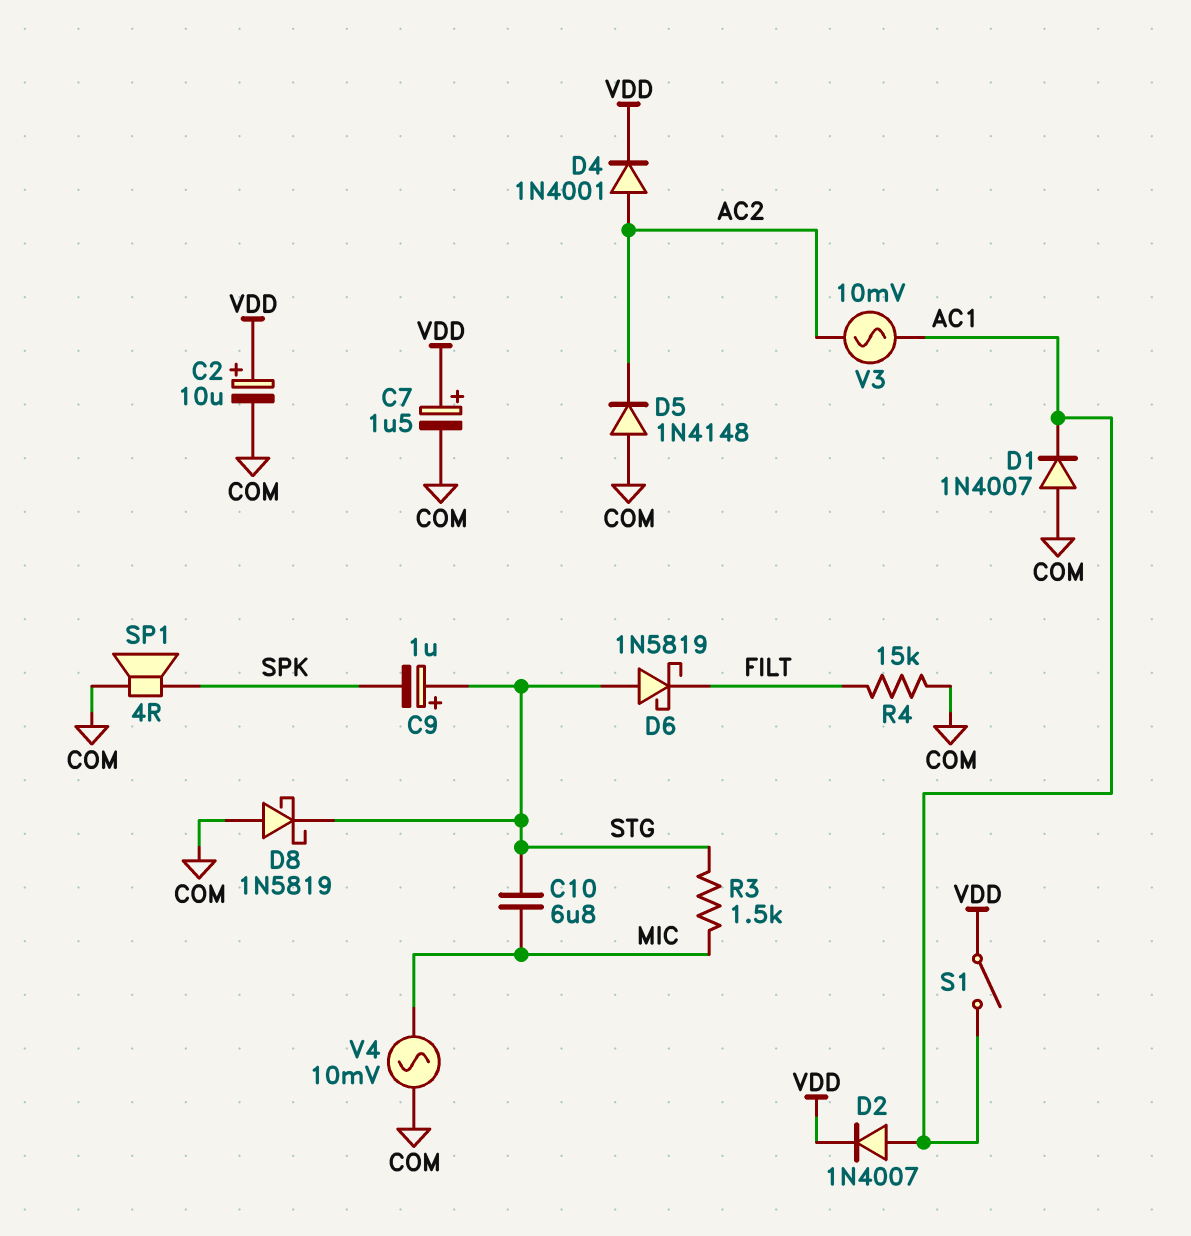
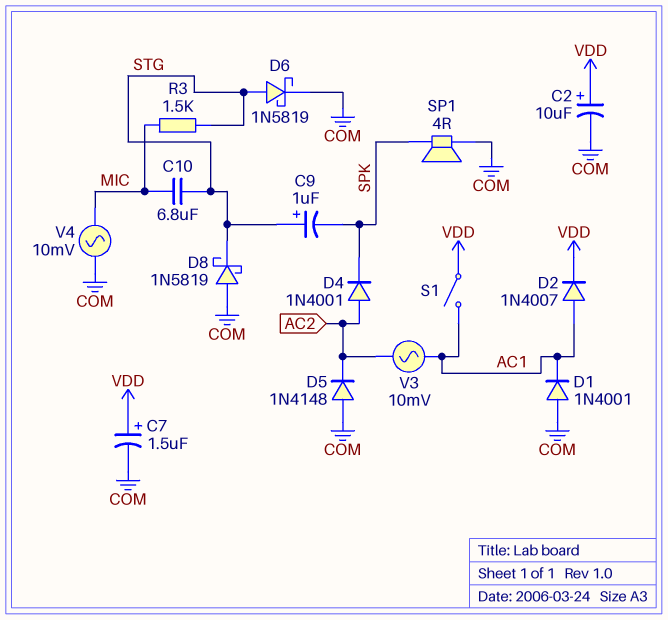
D1: diode 1N4007 (A COM, K AC1) -> diode 1N4001 (A COM, K AC1)
D4: diode 1N4001 (A AC2, K VDD) -> diode 1N4001 (A AC2, K SPK)
D6: schottky 1N5819 (A STG, K FILT) -> schottky 1N5819 (A STG, K COM)
R4: 15k (COM, FILT) -> none

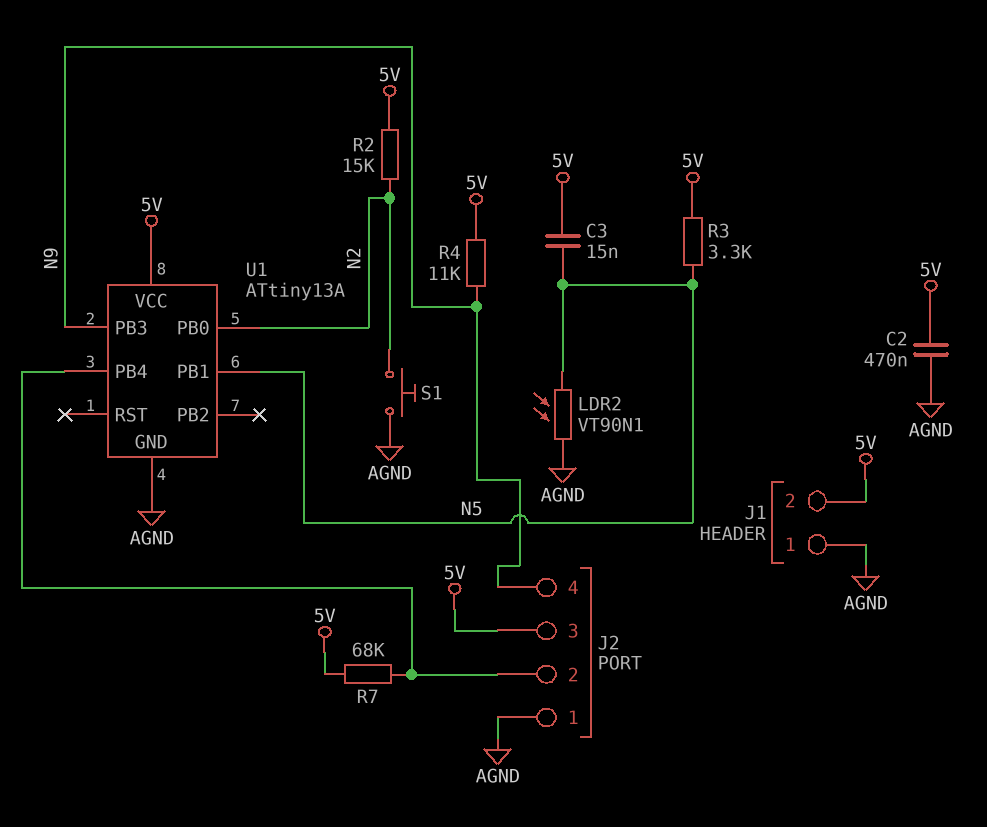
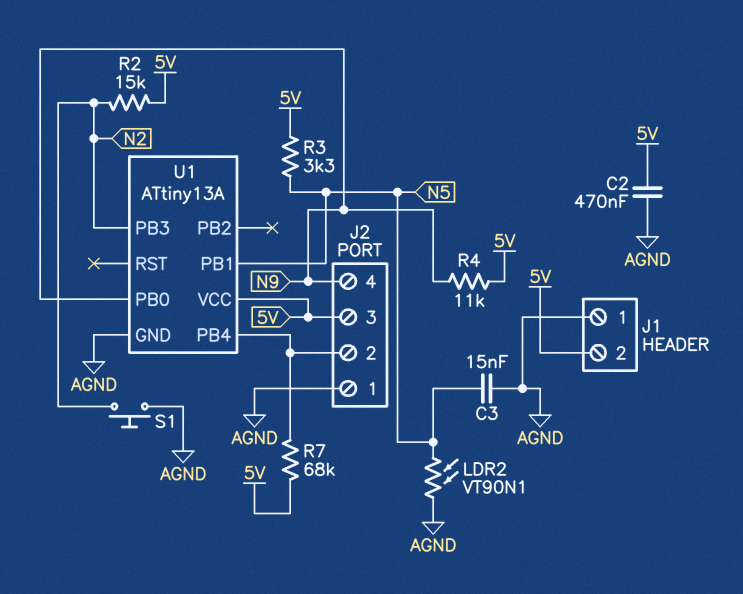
C3: 15nF (5V, N5) -> 15nF (AGND, N5)
U1 pin PB0: N2 -> N9
U1 pin PB3: N9 -> N2

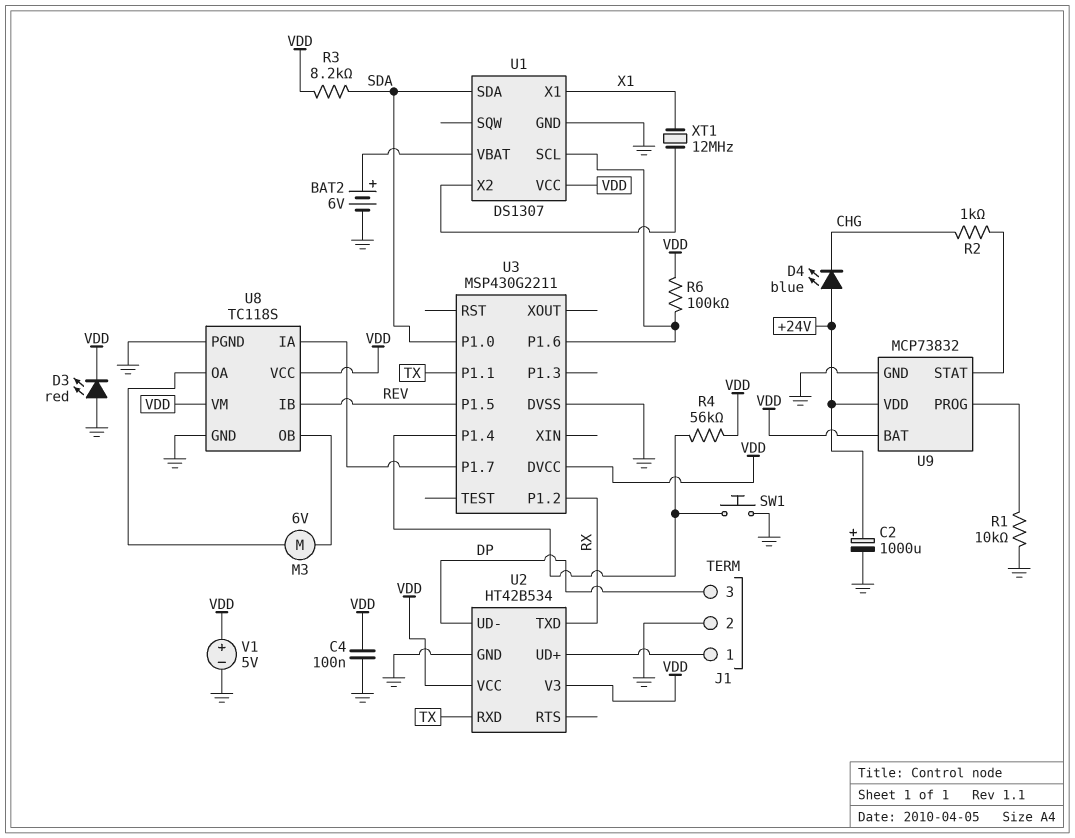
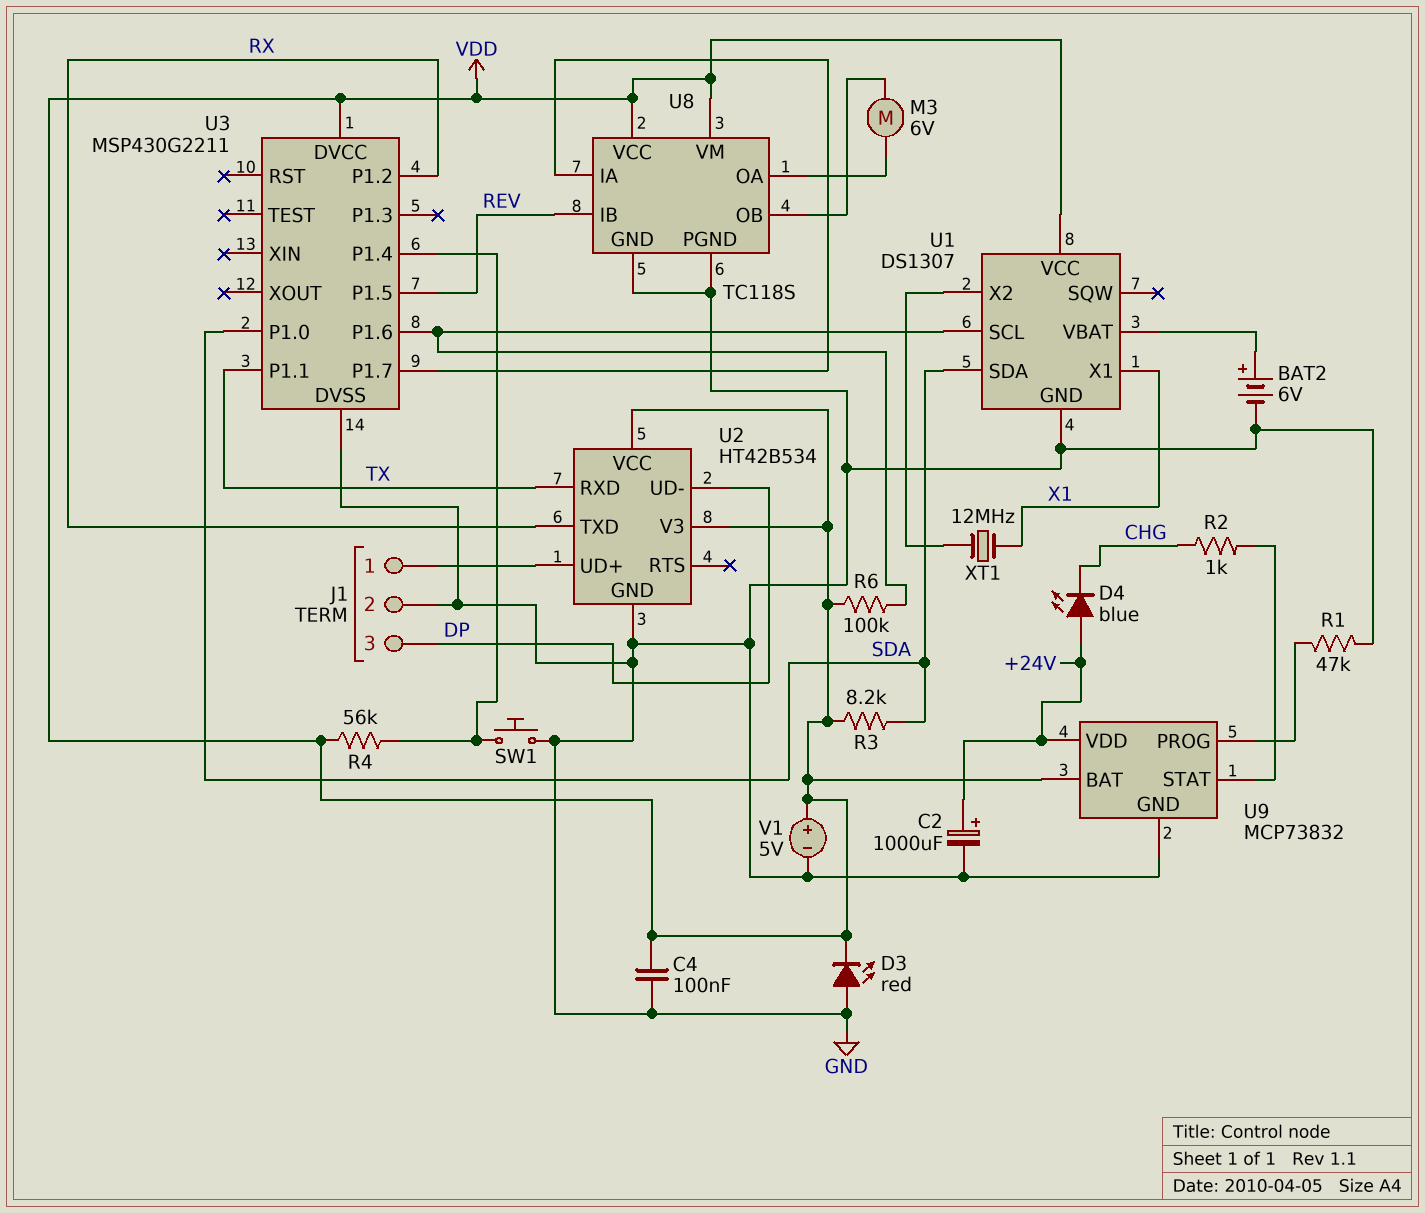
R1: 10k (GND, U9/PROG) -> 47k (GND, U9/PROG)

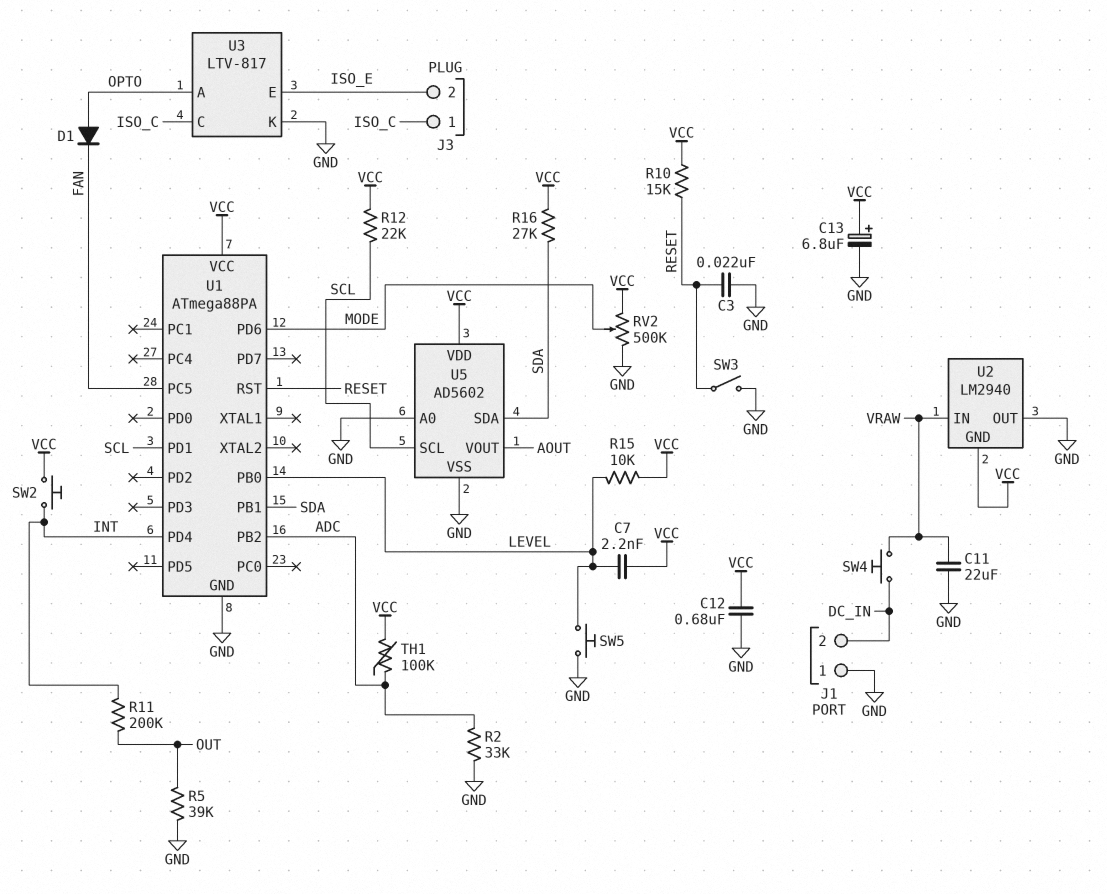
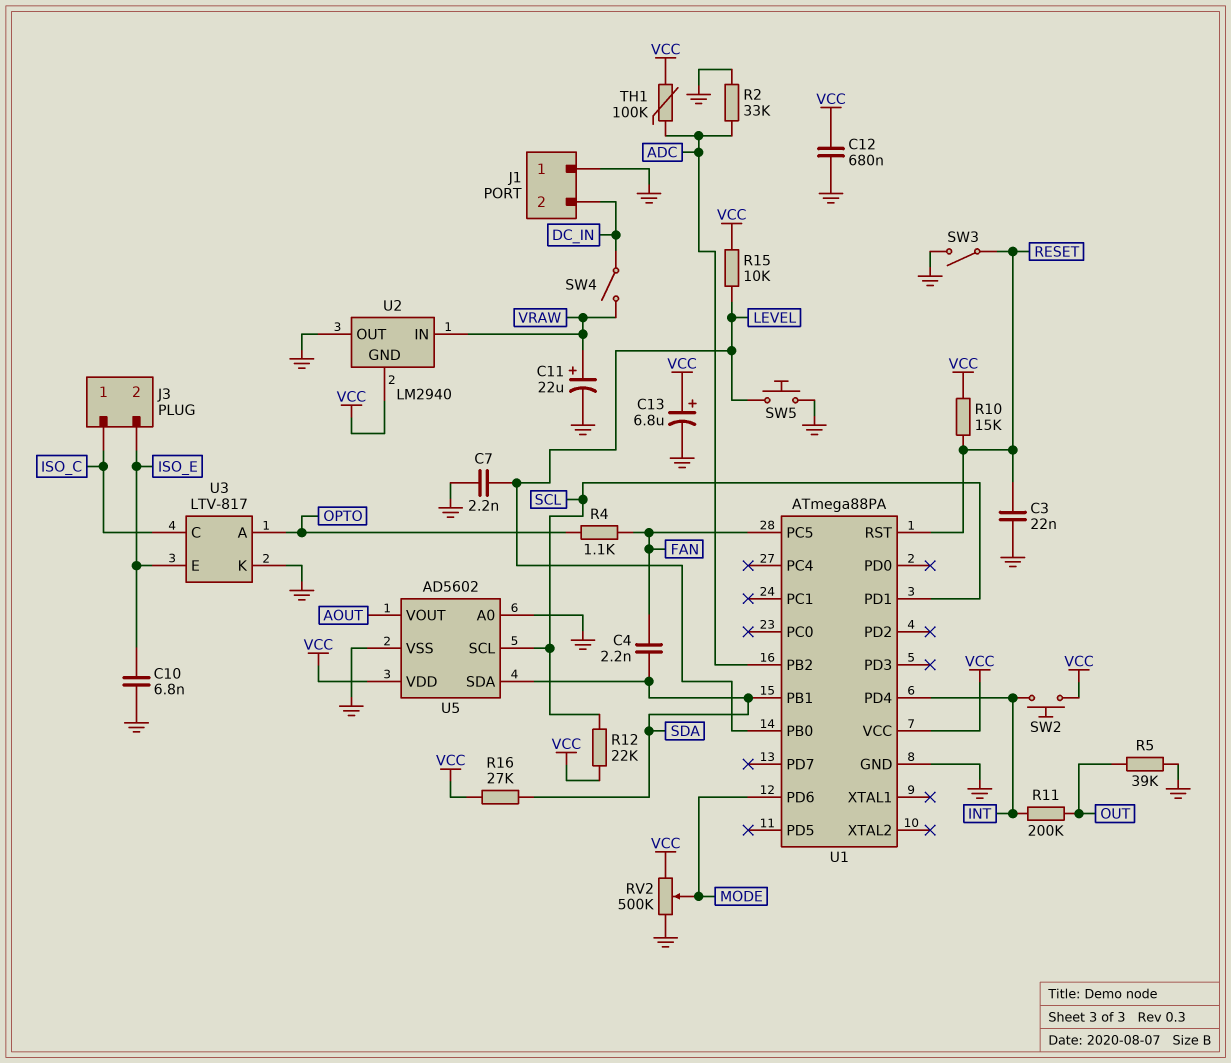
C4: none -> 2.2nF (FAN, SDA)
C7: 2.2nF (LEVEL, VCC) -> 2.2nF (GND, LEVEL)
C10: none -> 6.8nF (GND, ISO_E)
C11: 22uF (GND, VRAW) -> 22uF (plus VRAW, minus GND)
D1: diode (A OPTO, K FAN) -> none
R4: none -> 1.1k (FAN, OPTO)
SW4: button (DC_IN, VRAW) -> switch (DC_IN, VRAW)

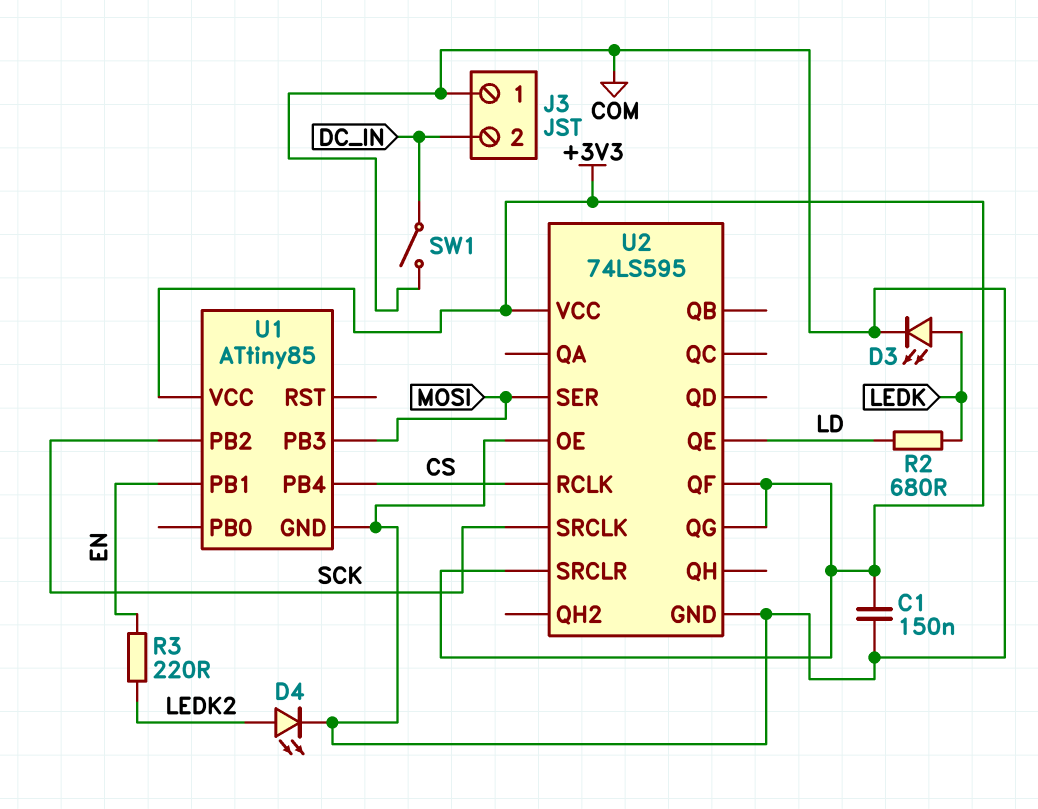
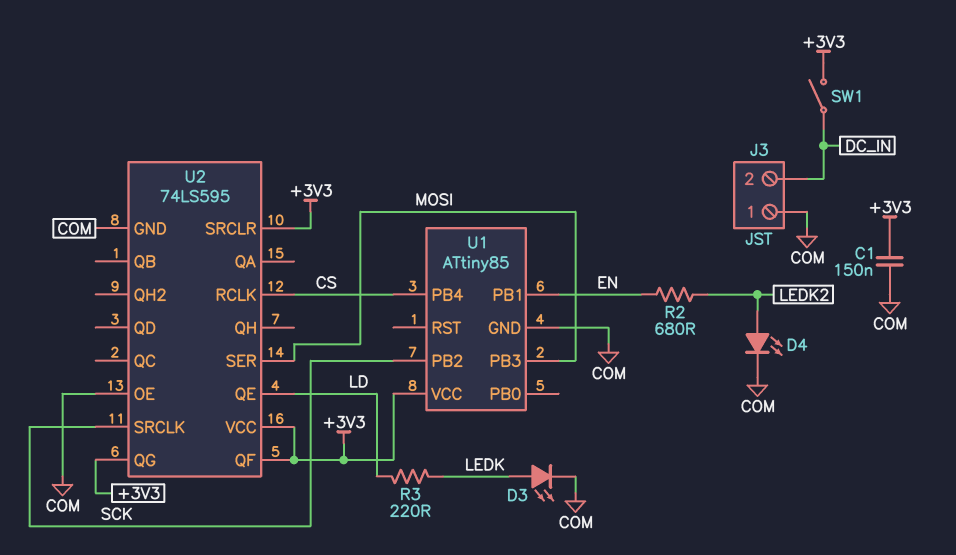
R2: 680 (LD, LEDK) -> 680 (EN, LEDK2)
R3: 220 (EN, LEDK2) -> 220 (LD, LEDK)
SW1: switch (COM, DC_IN) -> switch (+3V3, DC_IN)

# [Task objective]
From start to finish, output the listing exactly, but omit its pictures.

# [Final answer]
D1: diode 1N4007 (A COM, K AC1) -> diode 1N4001 (A COM, K AC1)
D4: diode 1N4001 (A AC2, K VDD) -> diode 1N4001 (A AC2, K SPK)
D6: schottky 1N5819 (A STG, K FILT) -> schottky 1N5819 (A STG, K COM)
R4: 15k (COM, FILT) -> none

C3: 15nF (5V, N5) -> 15nF (AGND, N5)
U1 pin PB0: N2 -> N9
U1 pin PB3: N9 -> N2

R1: 10k (GND, U9/PROG) -> 47k (GND, U9/PROG)

C4: none -> 2.2nF (FAN, SDA)
C7: 2.2nF (LEVEL, VCC) -> 2.2nF (GND, LEVEL)
C10: none -> 6.8nF (GND, ISO_E)
C11: 22uF (GND, VRAW) -> 22uF (plus VRAW, minus GND)
D1: diode (A OPTO, K FAN) -> none
R4: none -> 1.1k (FAN, OPTO)
SW4: button (DC_IN, VRAW) -> switch (DC_IN, VRAW)

R2: 680 (LD, LEDK) -> 680 (EN, LEDK2)
R3: 220 (EN, LEDK2) -> 220 (LD, LEDK)
SW1: switch (COM, DC_IN) -> switch (+3V3, DC_IN)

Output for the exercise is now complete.